◆ **Task item**
Write the following entries out again exactly, skipping each image.

◆ **Dataset content**

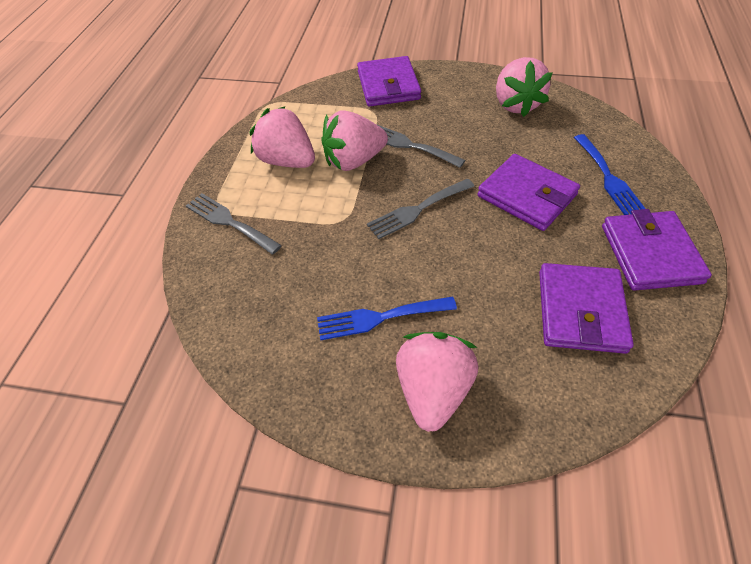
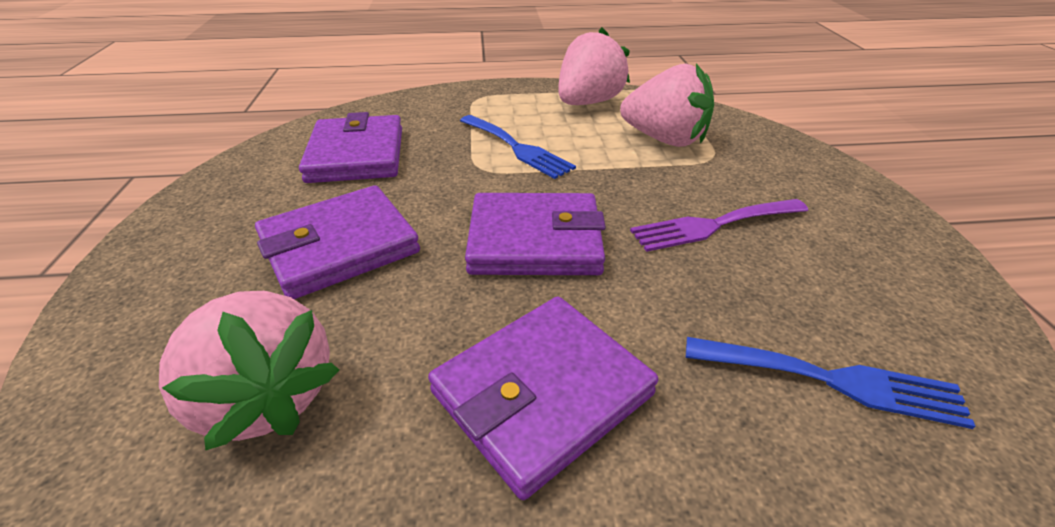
grey fork: 3 -> 0
pink strawberry: 4 -> 3
purple fork: 0 -> 1

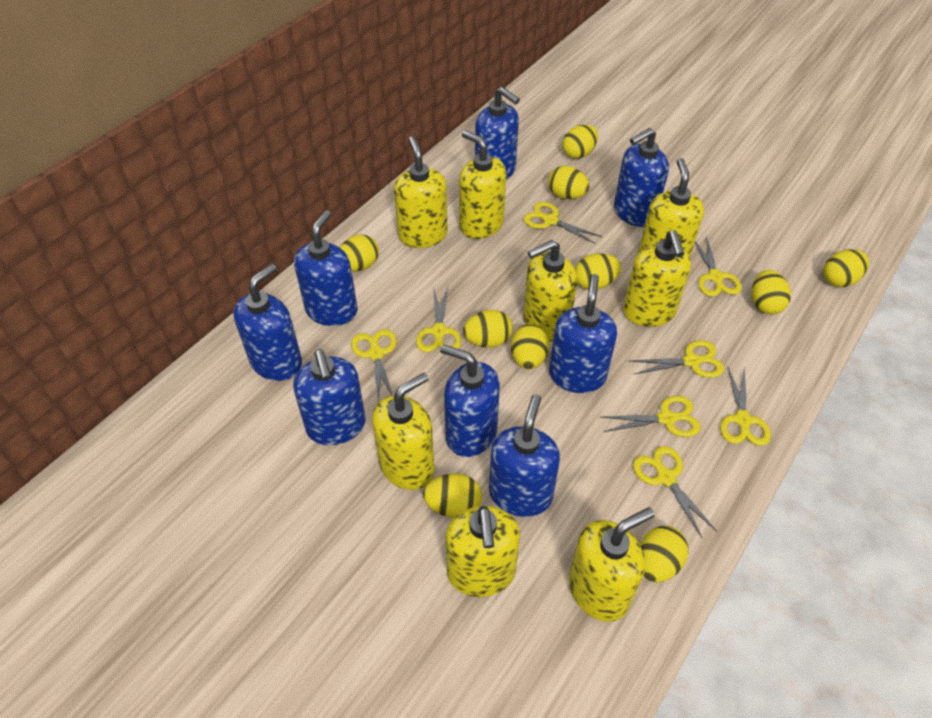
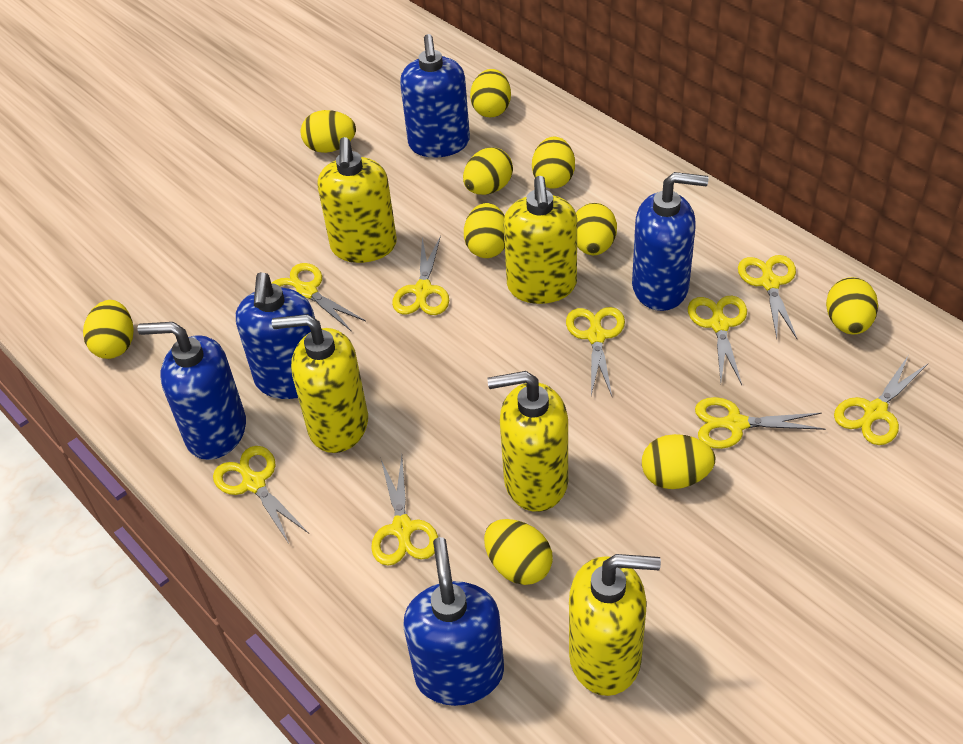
blue soap dispenser: 8 -> 5
yellow scissors: 8 -> 9
yellow soap dispenser: 8 -> 5

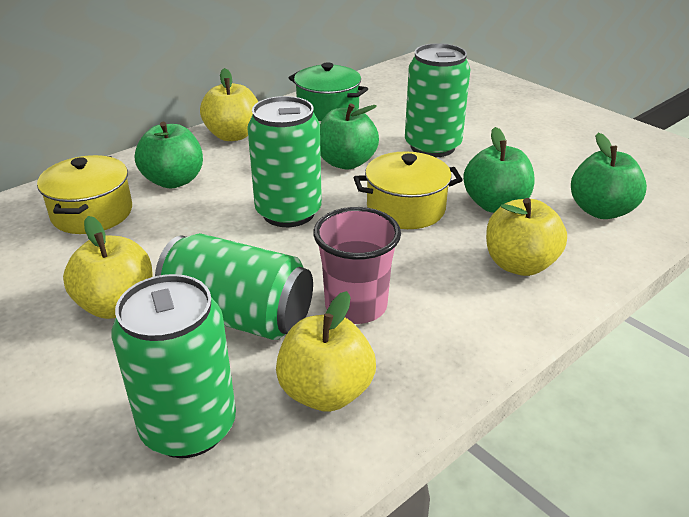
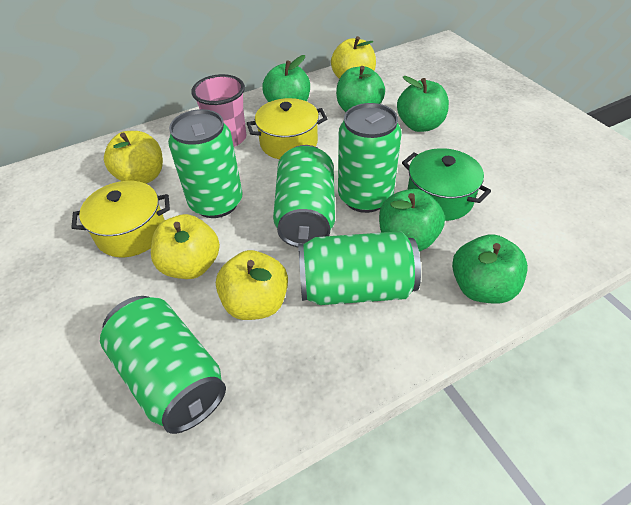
green apple: 4 -> 5
green can: 4 -> 5

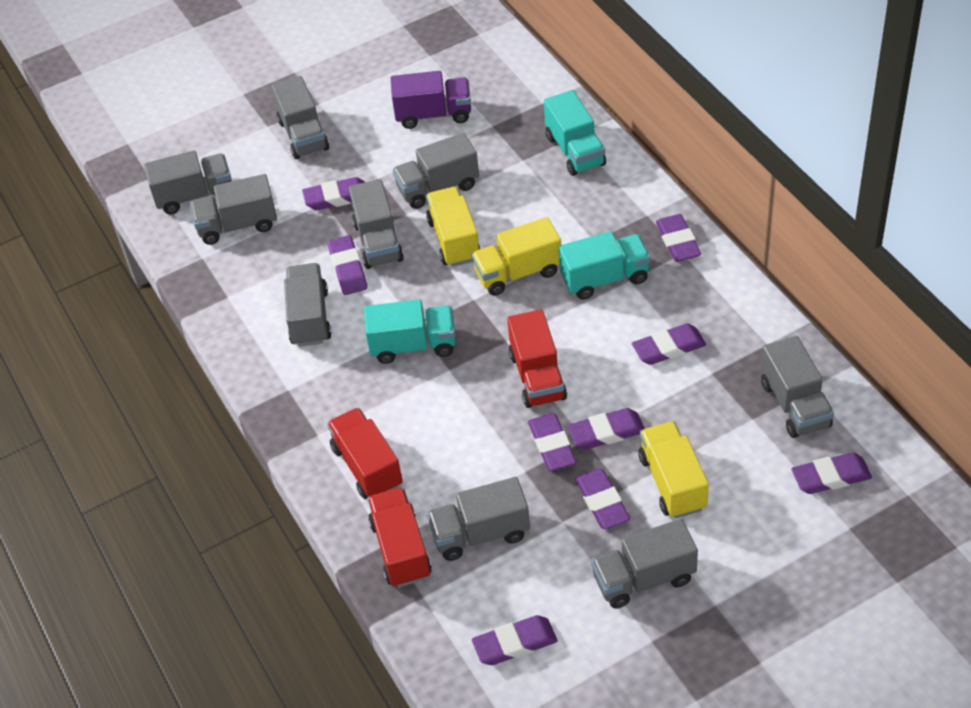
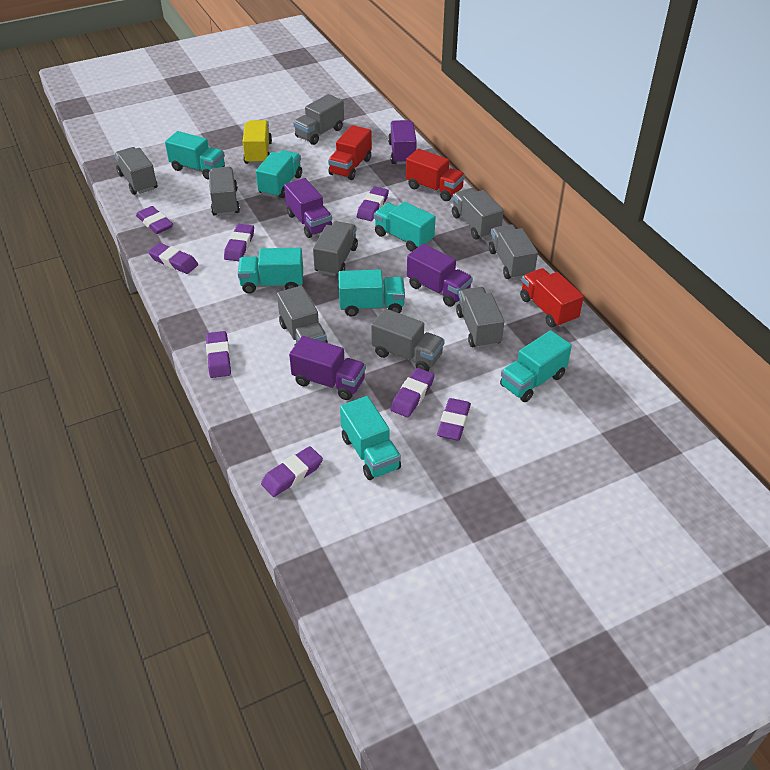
purple eraser: 9 -> 8
purple truck: 1 -> 4
turquoise truck: 3 -> 7
yellow truck: 3 -> 1

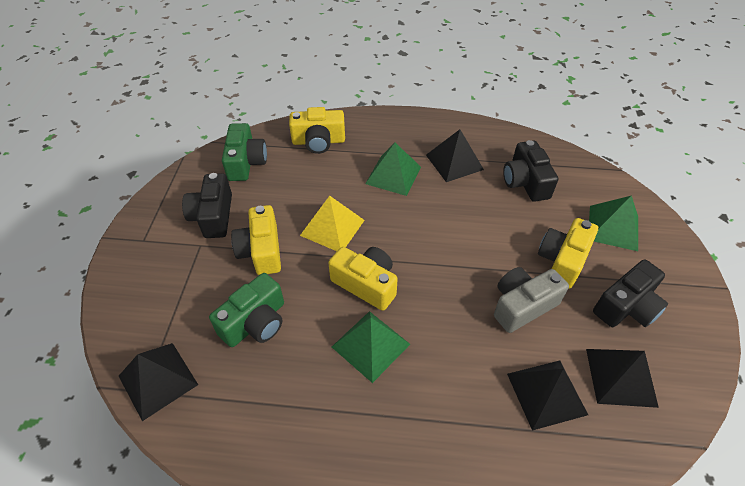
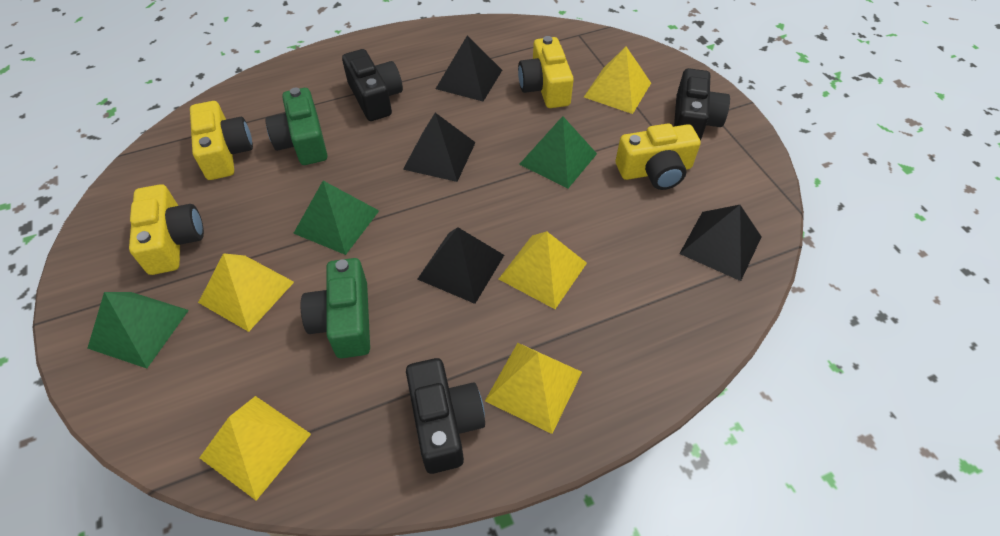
grey camera: 1 -> 0
yellow pyramid: 1 -> 5

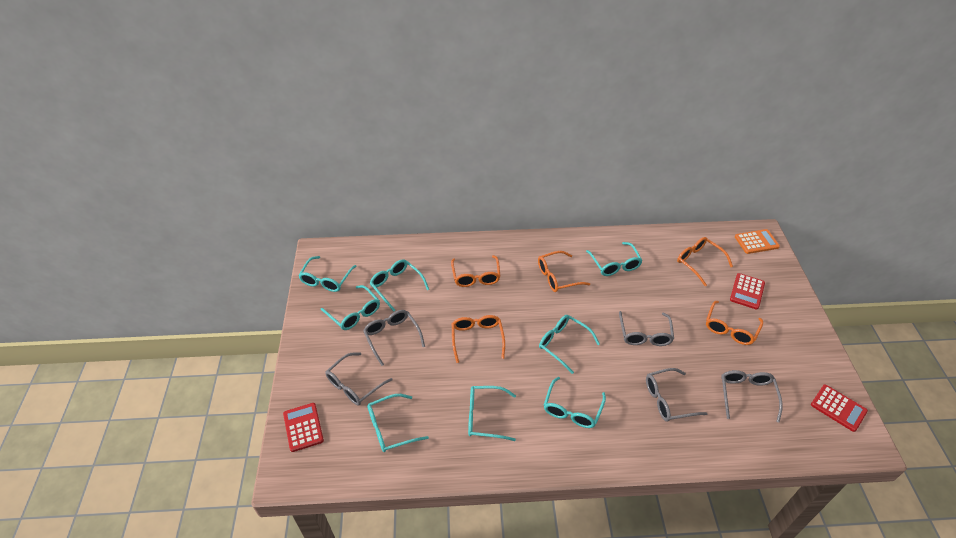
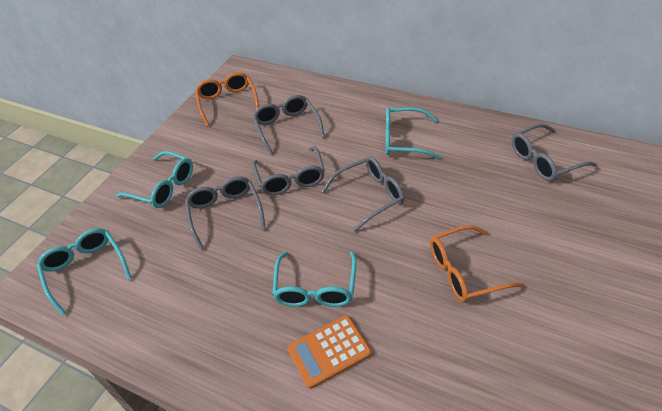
orange glasses: 5 -> 2
red calculator: 3 -> 0
turquoise glasses: 8 -> 4

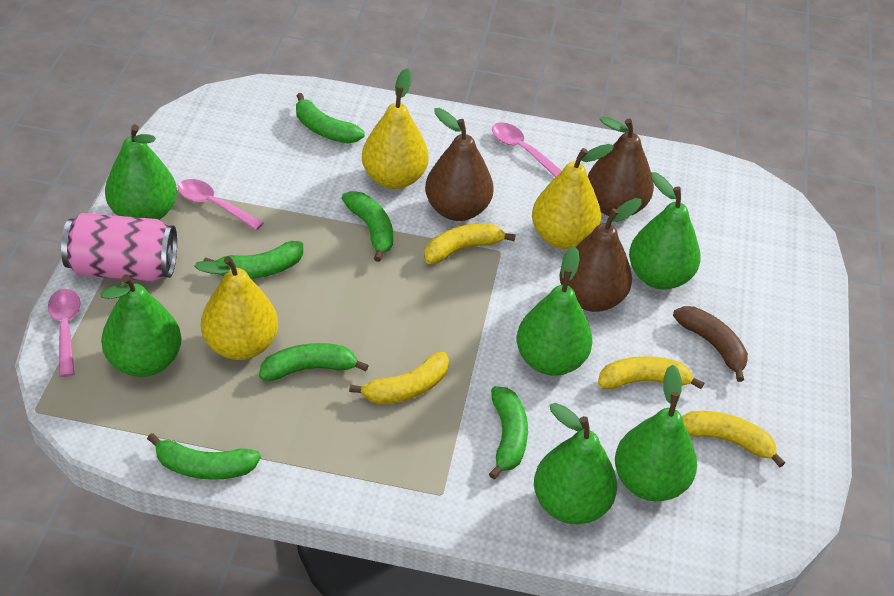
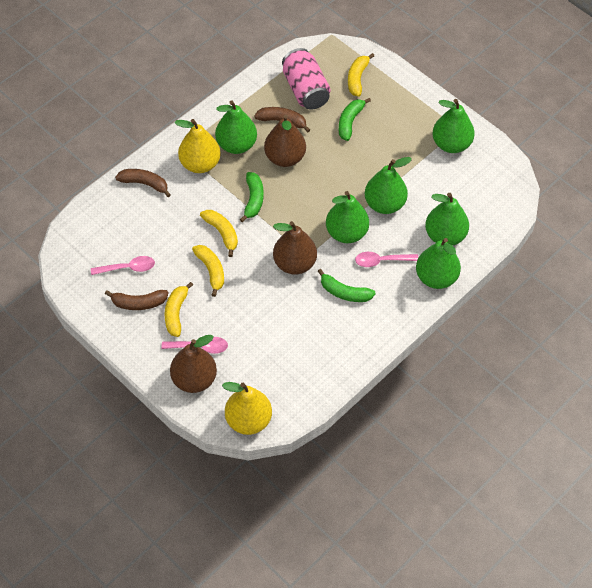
brown banana: 1 -> 3
green banana: 6 -> 3
yellow pear: 3 -> 2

◆ **Result**
grey fork: 3 -> 0
pink strawberry: 4 -> 3
purple fork: 0 -> 1

blue soap dispenser: 8 -> 5
yellow scissors: 8 -> 9
yellow soap dispenser: 8 -> 5

green apple: 4 -> 5
green can: 4 -> 5

purple eraser: 9 -> 8
purple truck: 1 -> 4
turquoise truck: 3 -> 7
yellow truck: 3 -> 1

grey camera: 1 -> 0
yellow pyramid: 1 -> 5

orange glasses: 5 -> 2
red calculator: 3 -> 0
turquoise glasses: 8 -> 4

brown banana: 1 -> 3
green banana: 6 -> 3
yellow pear: 3 -> 2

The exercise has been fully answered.